● Provided entries
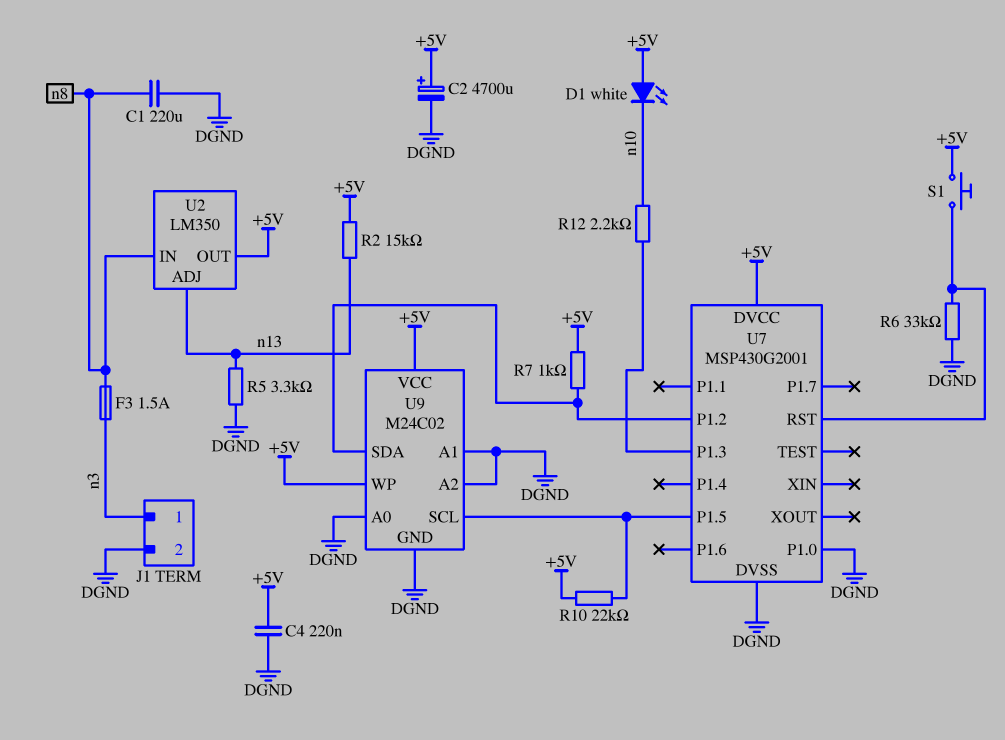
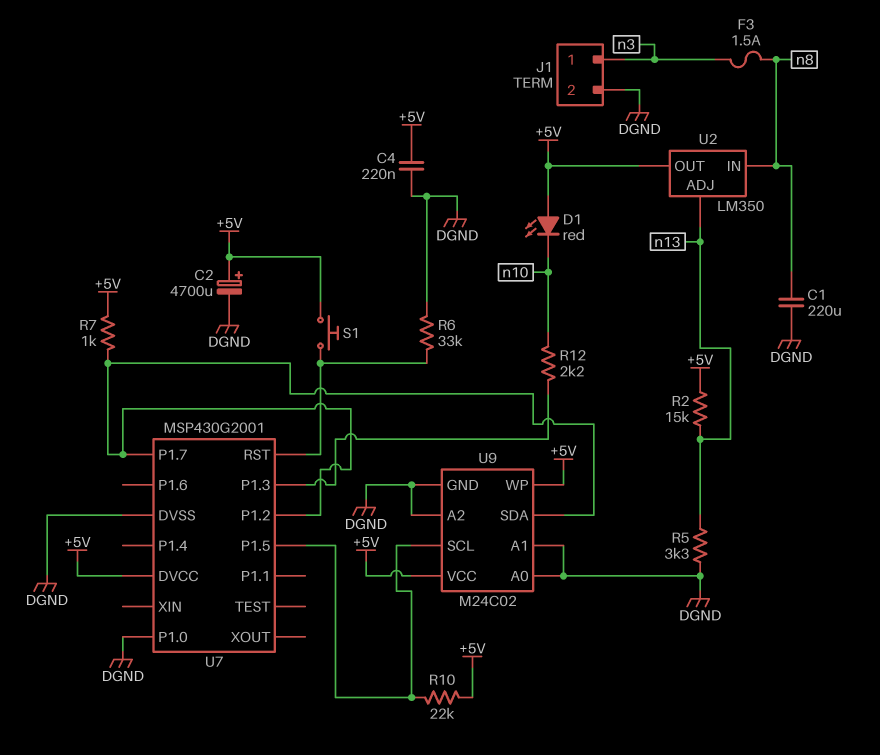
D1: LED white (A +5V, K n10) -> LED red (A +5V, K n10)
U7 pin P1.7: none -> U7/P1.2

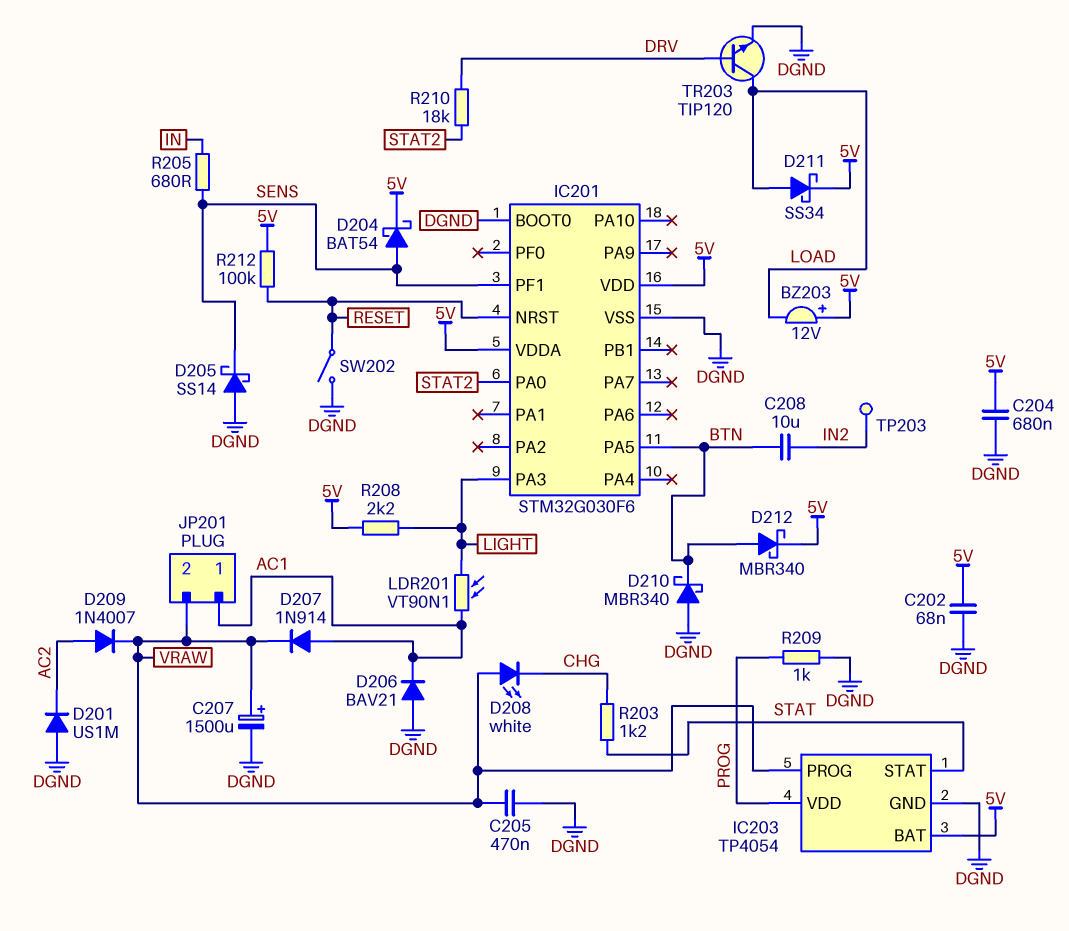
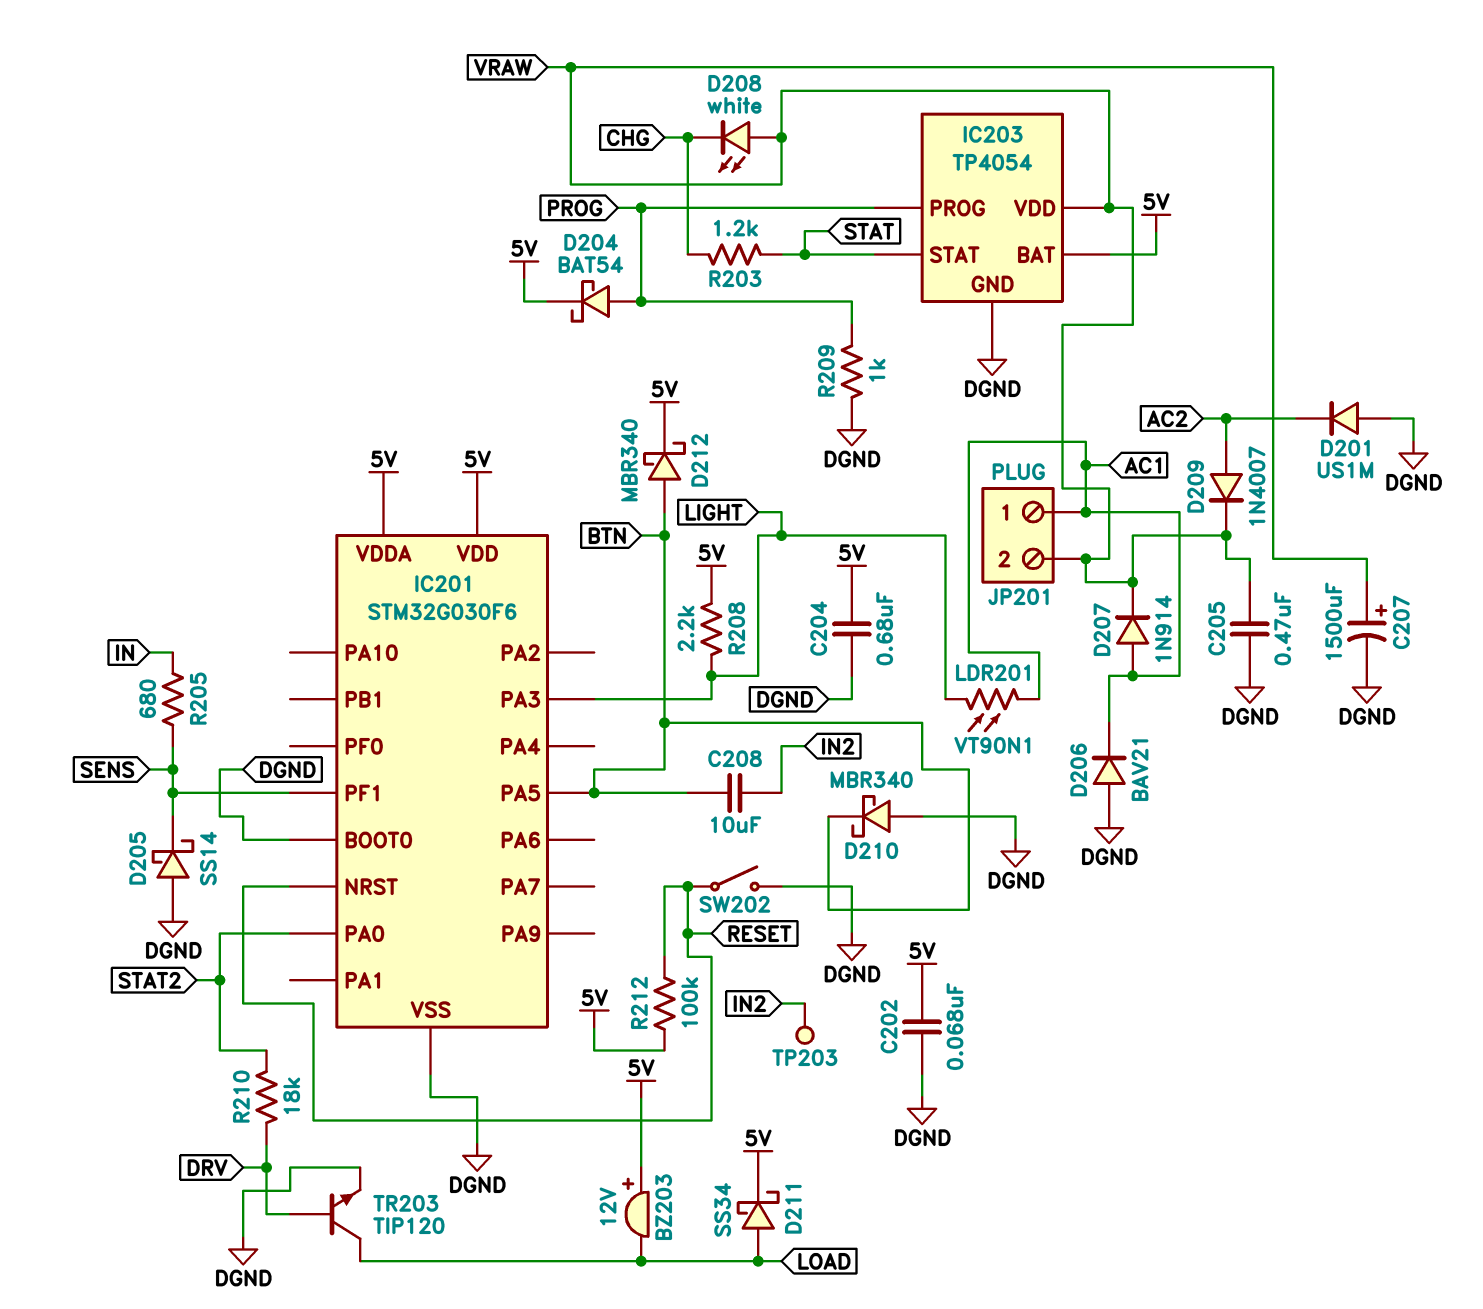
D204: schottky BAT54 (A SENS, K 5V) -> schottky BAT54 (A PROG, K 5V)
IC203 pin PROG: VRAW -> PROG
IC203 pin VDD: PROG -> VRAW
---
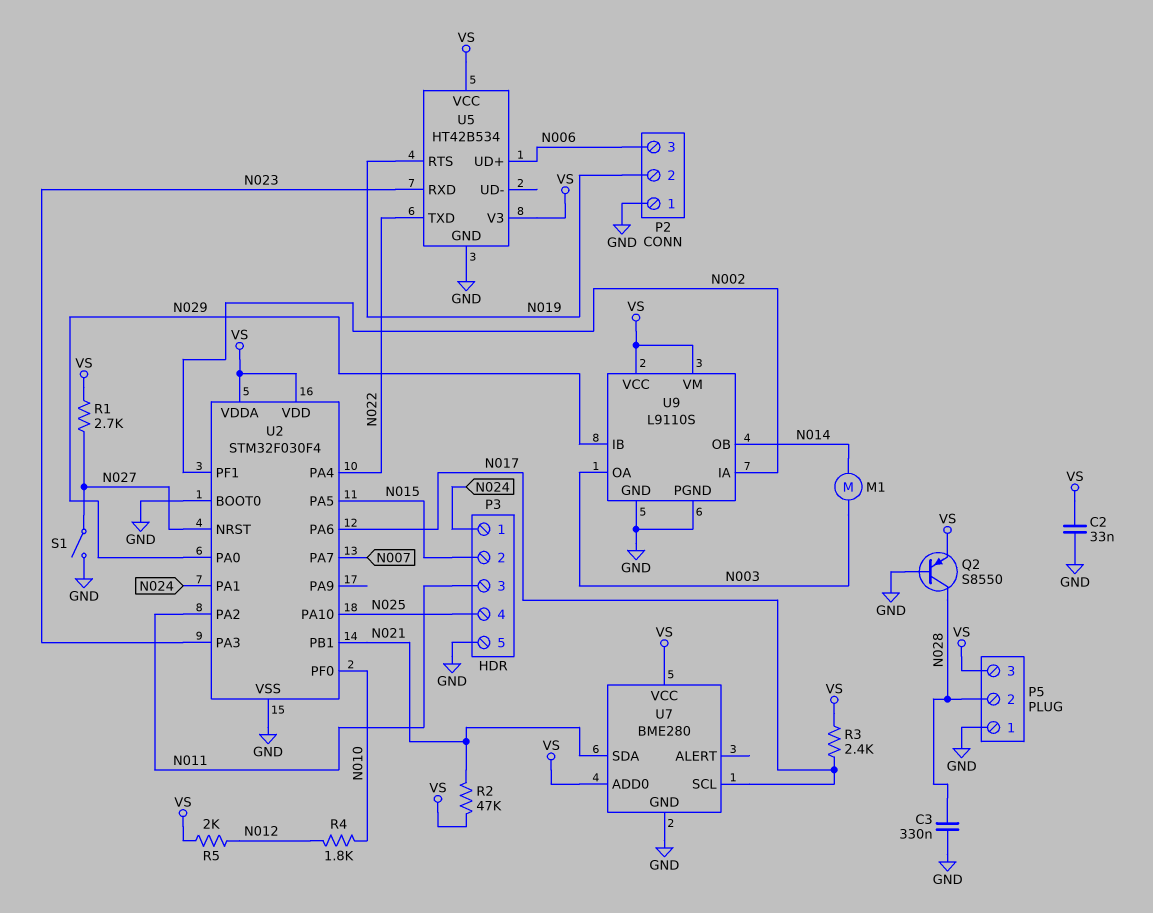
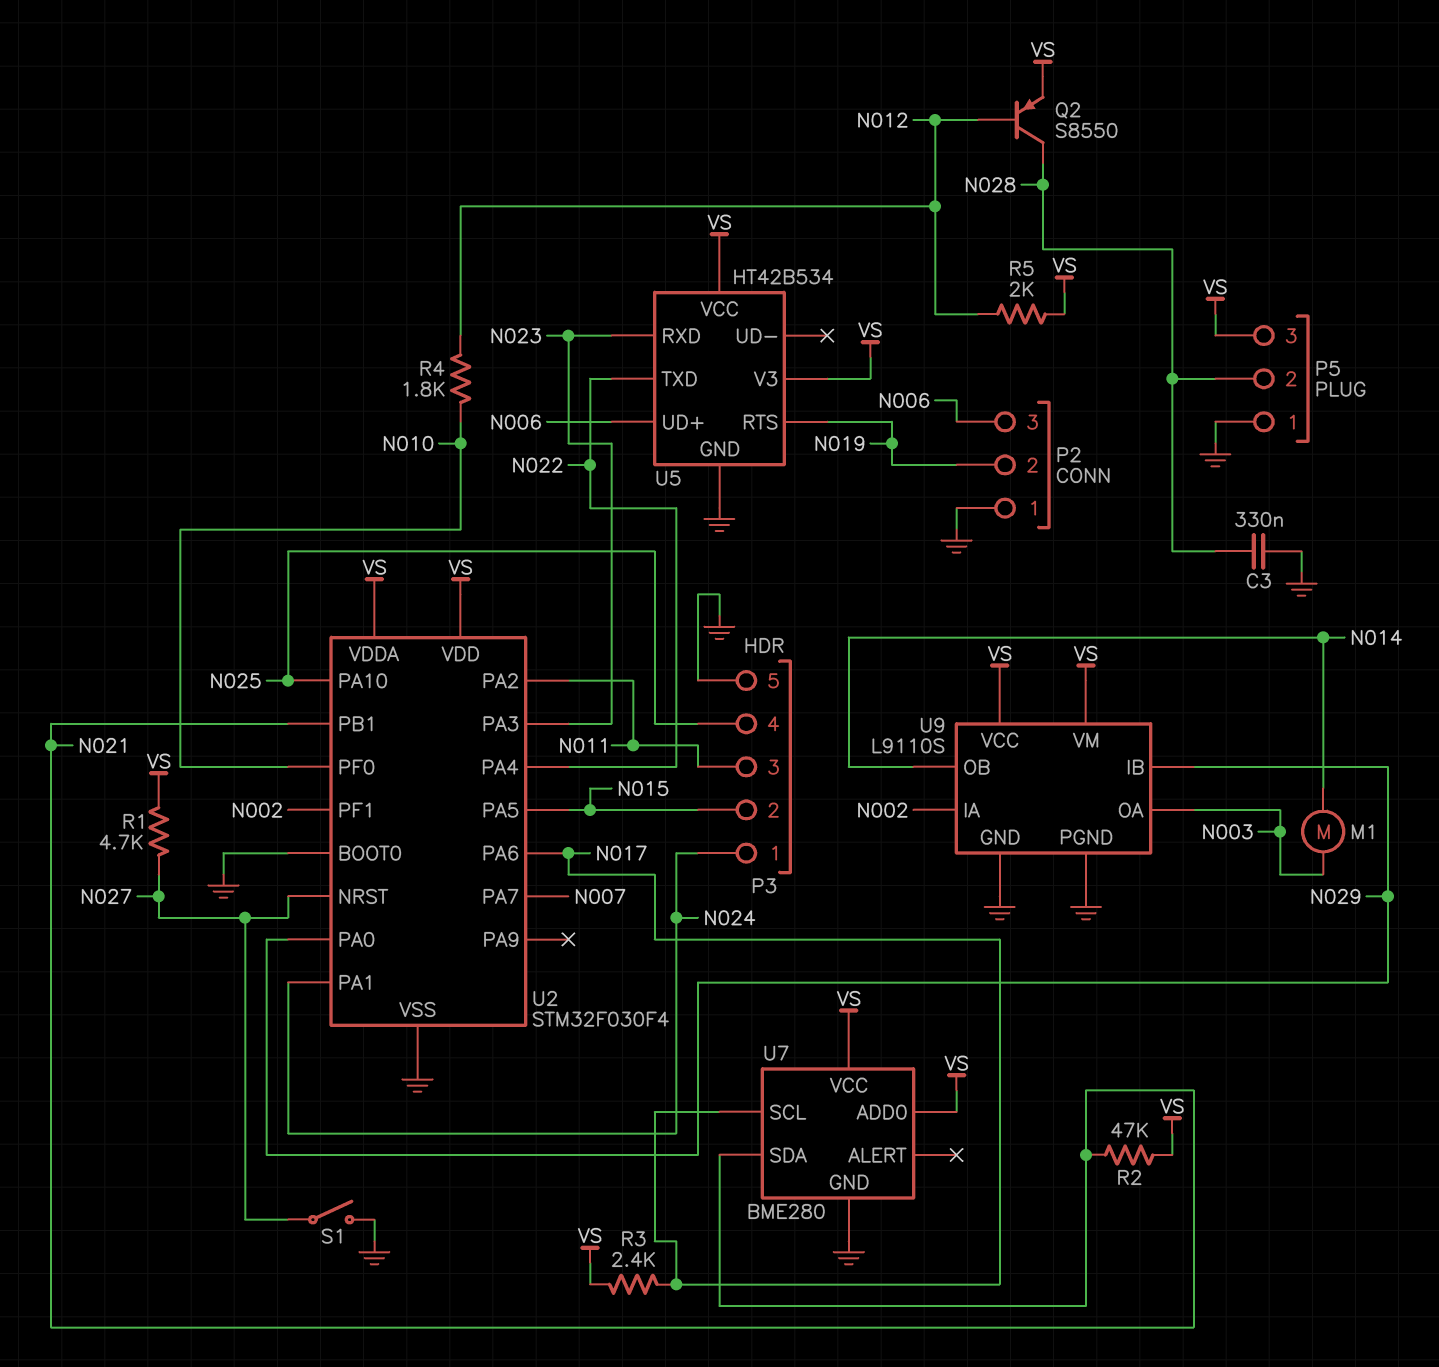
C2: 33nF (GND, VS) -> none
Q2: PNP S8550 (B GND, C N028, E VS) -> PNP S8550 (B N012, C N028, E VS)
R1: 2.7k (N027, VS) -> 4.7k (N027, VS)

● What to work on
The output should be exactly the lines above from the line containing "Q2: PNP S8550" to the line containing "R1: 2.7k (N027, VS) -> 4.7k (N027, VS)", inclusive, with no other lines.

● Output
Q2: PNP S8550 (B GND, C N028, E VS) -> PNP S8550 (B N012, C N028, E VS)
R1: 2.7k (N027, VS) -> 4.7k (N027, VS)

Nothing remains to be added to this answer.